**Task to complete**
For each record that follows, write out an identical copy.

Shape state transition data
§
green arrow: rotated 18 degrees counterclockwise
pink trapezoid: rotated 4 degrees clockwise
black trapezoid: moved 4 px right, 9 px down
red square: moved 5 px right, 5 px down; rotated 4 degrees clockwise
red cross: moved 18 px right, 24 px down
§
**Response**
green arrow: rotated 18 degrees counterclockwise
pink trapezoid: rotated 4 degrees clockwise
black trapezoid: moved 4 px right, 9 px down
red square: moved 5 px right, 5 px down; rotated 4 degrees clockwise
red cross: moved 18 px right, 24 px down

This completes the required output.